### Collected material
********

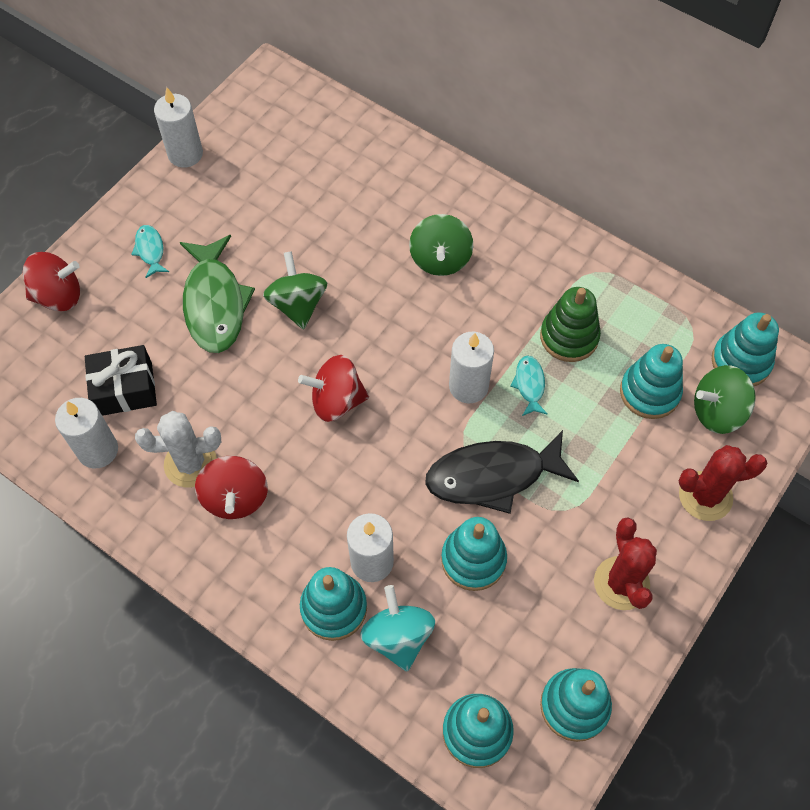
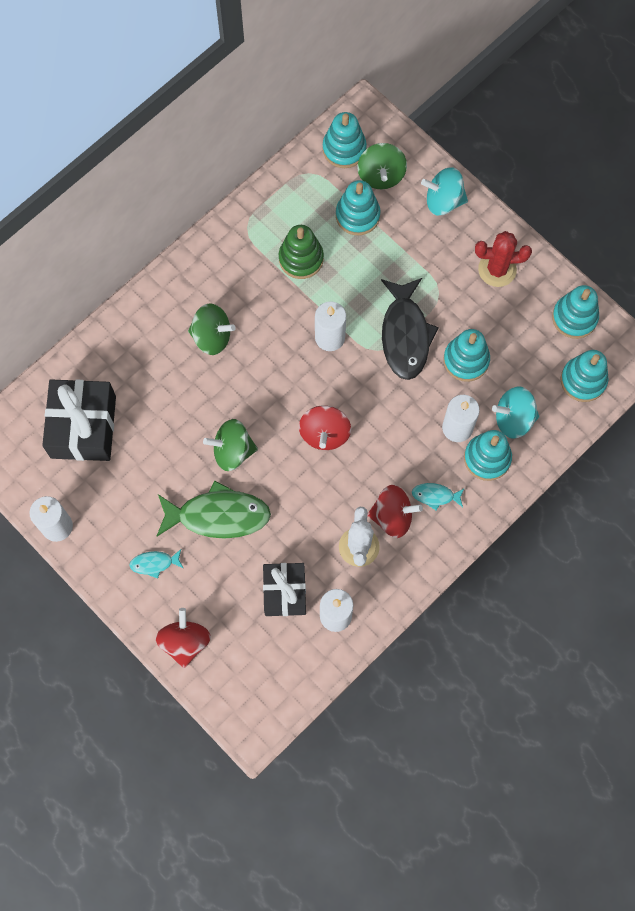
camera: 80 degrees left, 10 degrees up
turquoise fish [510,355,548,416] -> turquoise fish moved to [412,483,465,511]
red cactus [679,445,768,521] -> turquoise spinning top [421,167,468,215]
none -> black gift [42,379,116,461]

********

### What you have to do
Using the listing, filter for "turquoise" and return the matching lines.

### Your solution
turquoise fish [510,355,548,416] -> turquoise fish moved to [412,483,465,511]
red cactus [679,445,768,521] -> turquoise spinning top [421,167,468,215]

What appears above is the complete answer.